### EXERCISE BRIEF
Print, in exact form, the lines below from the one containing "dining table: (322, 101)" through the one containing "piano: (457, 136)", and omit all others.

### RECORDS SHOWN

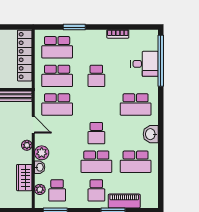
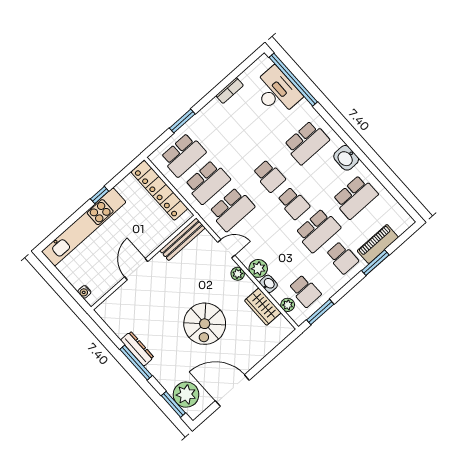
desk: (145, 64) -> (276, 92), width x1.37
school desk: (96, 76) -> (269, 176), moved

* * *

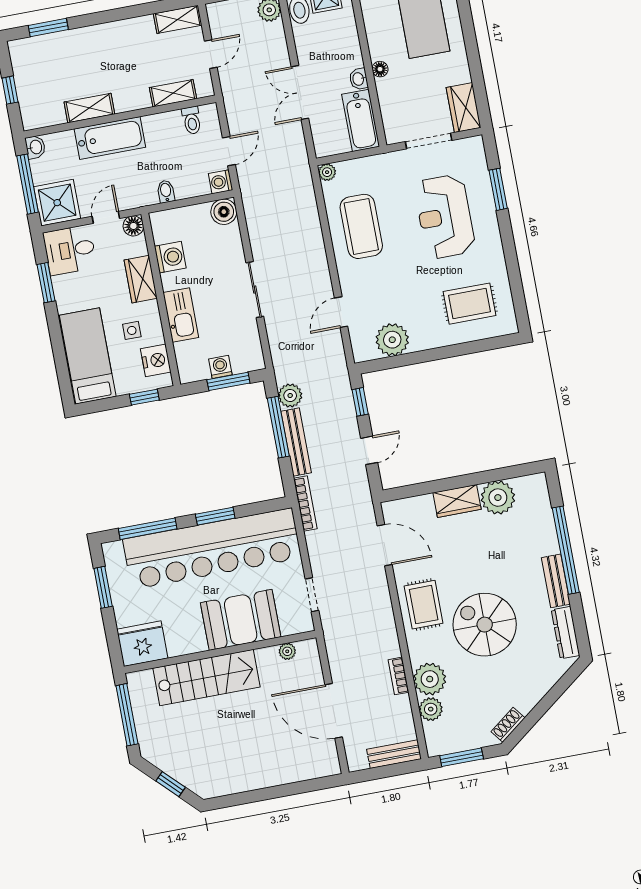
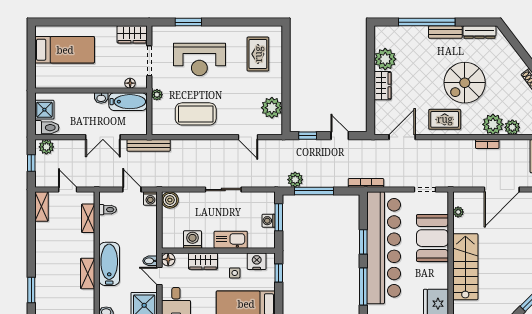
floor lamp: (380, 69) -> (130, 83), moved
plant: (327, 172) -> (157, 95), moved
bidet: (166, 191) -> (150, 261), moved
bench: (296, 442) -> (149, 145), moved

...

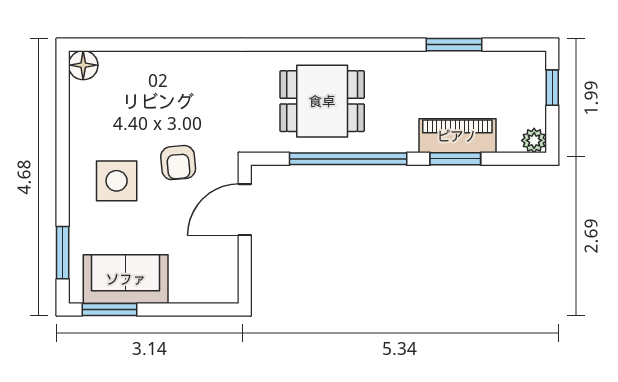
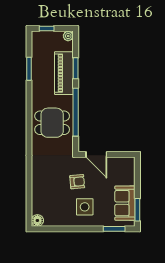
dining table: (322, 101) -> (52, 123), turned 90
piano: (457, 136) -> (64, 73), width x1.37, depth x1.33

### COMPLETED TASK
dining table: (322, 101) -> (52, 123), turned 90
piano: (457, 136) -> (64, 73), width x1.37, depth x1.33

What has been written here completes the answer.